┌──

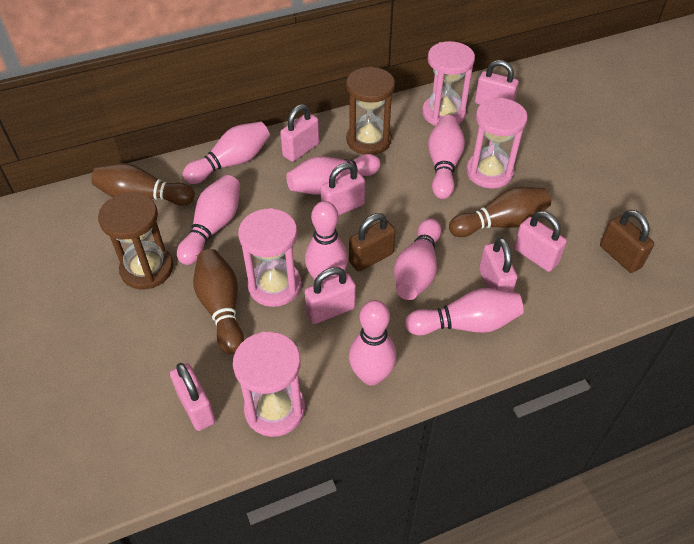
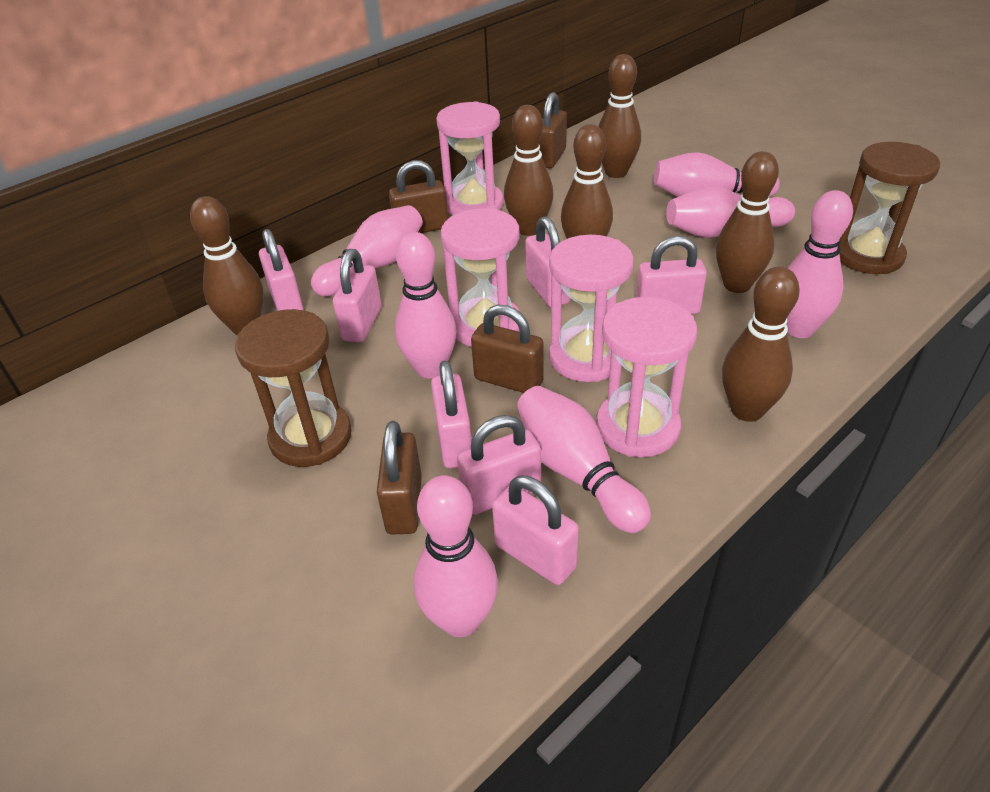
brown bowling pin: [91,163,195,206] [193,249,244,354] [449,187,551,237] = 3 -> [190,196,264,335] [504,105,553,236] [561,124,613,239] [598,54,641,178] [716,151,779,293] [722,267,800,422] = 6
brown padlock: [349,213,396,271] [600,210,654,273] = 2 -> [377,421,422,535] [389,160,448,233] [471,304,544,393] [539,92,567,168] = 4
pink bowling pin: [177,175,240,265] [183,121,270,184] [286,154,381,195] [305,201,348,281] [349,300,396,386] [394,218,442,300] [405,288,524,336] [428,115,465,199] = 8 -> [311,205,423,296] [395,232,457,378] [413,475,498,637] [517,386,651,533] [654,152,780,197] [666,186,795,238] [786,190,853,338] = 7

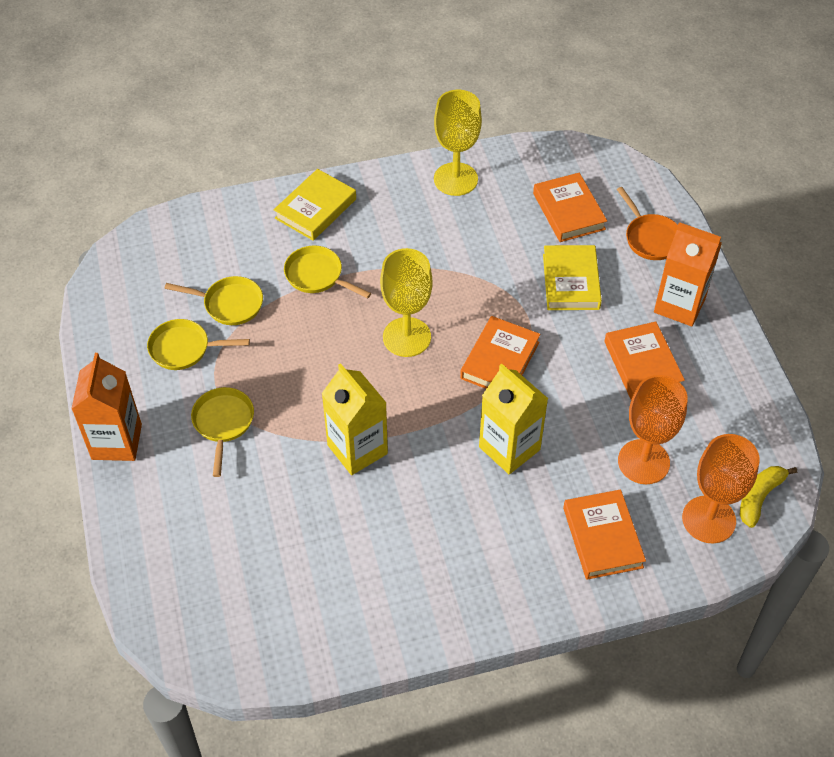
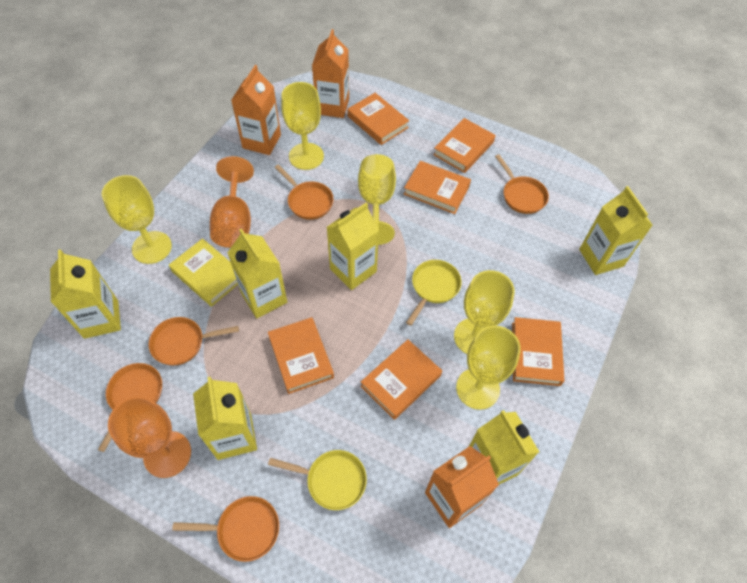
orange book: [460,316,541,389] [533,173,607,242] [563,489,646,580] [604,321,685,400] = 4 -> [268,317,334,394] [347,93,409,145] [361,339,442,420] [404,161,471,214] [433,118,495,173] [512,317,565,386] = 6
orange carton: [71,353,142,461] [654,222,722,327] = 2 -> [231,65,281,155] [312,29,349,118] [425,446,499,528] = 3
orange pan: [617,187,678,260] = 1 -> [98,363,162,452] [148,317,239,366] [172,496,279,562] [275,164,334,220] [495,154,549,214] = 5
yellow banana: [740,466,797,528] = 1 -> none = 0
yellow book: [274,169,356,241] [543,245,602,310] = 2 -> [169,238,238,307] = 1
yellow carton: [321,363,388,475] [479,364,548,474] = 2 -> [50,249,121,339] [193,377,257,460] [227,229,287,318] [327,202,379,290] [469,410,539,484] [579,186,653,275] = 6
yellow goblet: [380,248,433,357] [434,90,482,196] = 2 -> [102,175,172,264] [281,82,324,170] [358,154,396,245] [454,270,515,354] [456,326,521,410] = 5
yellow pan: [147,319,250,370] [164,276,263,325] [191,387,254,477] [284,246,371,298] = 4 -> [268,450,367,510] [406,260,461,326] = 2

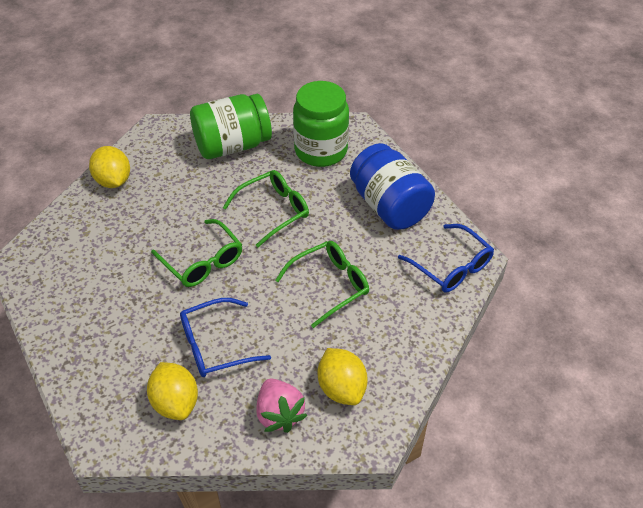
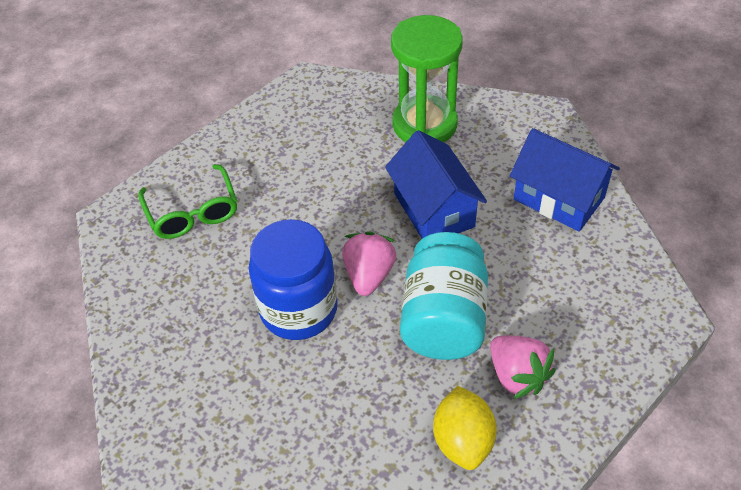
blue glasses: [180,298,271,377] [398,224,494,292] = 2 -> none = 0
blue house: none = 0 -> [385,130,487,238] [510,128,620,232] = 2
green glasses: [151,219,242,287] [223,170,309,247] [275,241,369,328] = 3 -> [138,164,237,239] = 1
green hourglass: none = 0 -> [391,15,463,143] = 1
green jar: [190,94,272,159] [293,81,349,167] = 2 -> none = 0
pink strawberry: [257,379,308,433] = 1 -> [342,231,396,296] [490,335,556,399] = 2
turquoise jar: none = 0 -> [400,232,488,360] = 1
yellow lemon: [89,146,130,188] [147,362,198,420] [318,348,368,405] = 3 -> [433,386,497,470] = 1

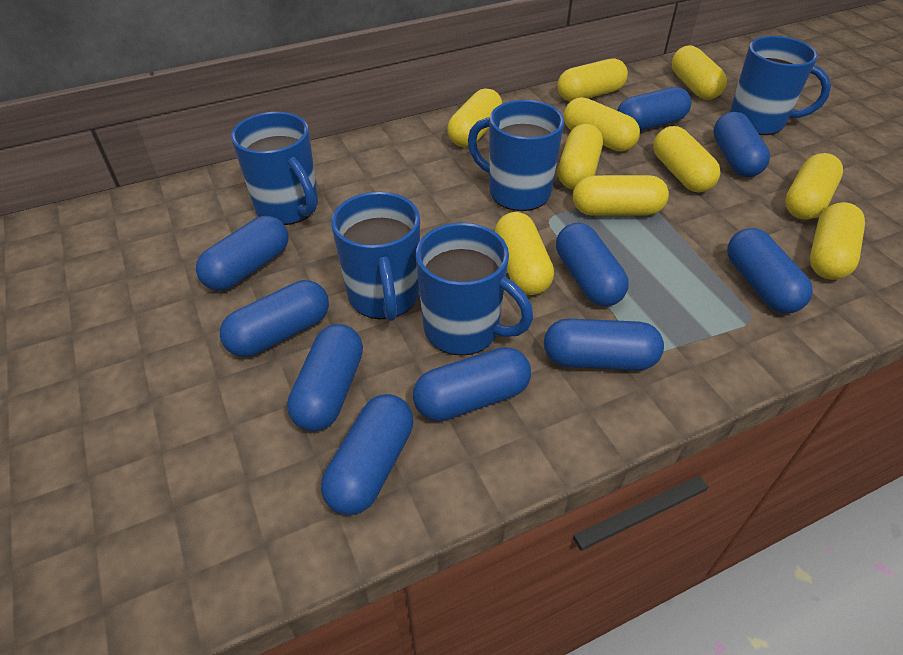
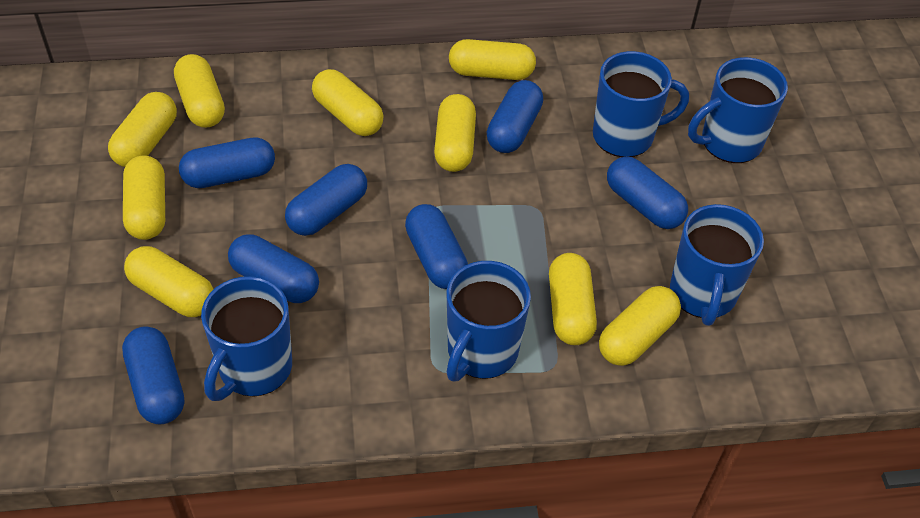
blue capsule: [196,216,288,291] [220,280,329,357] [287,324,363,432] [321,394,413,515] [413,347,531,421] [544,318,664,371] [556,223,629,306] [617,87,691,131] [713,112,770,177] [727,228,813,313] = 10 -> [122,326,184,425] [179,137,275,188] [228,234,319,303] [285,164,367,236] [405,204,468,289] [487,80,543,153] [607,156,688,229] = 7
yellow capsule: [447,88,502,147] [495,212,554,295] [557,58,628,102] [558,124,603,190] [564,97,640,151] [573,175,669,216] [653,126,721,193] [672,46,727,100] [785,153,843,220] [810,202,865,280] = 10 -> [108,92,177,167] [123,155,165,240] [124,246,214,317] [174,54,225,128] [312,69,384,136] [434,94,476,172] [449,39,536,80] [549,253,597,345] [599,286,681,366] = 9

└──

> _WHAT YOU HAVE TO DO_: Nothing but the lines from the top of the data above through the line containing "brown padlock: [349,213,396,271]" should be output, exactly as written and without the pictures.

> _EXERCISE SOLUTION_:
brown bowling pin: [91,163,195,206] [193,249,244,354] [449,187,551,237] = 3 -> [190,196,264,335] [504,105,553,236] [561,124,613,239] [598,54,641,178] [716,151,779,293] [722,267,800,422] = 6
brown padlock: [349,213,396,271] [600,210,654,273] = 2 -> [377,421,422,535] [389,160,448,233] [471,304,544,393] [539,92,567,168] = 4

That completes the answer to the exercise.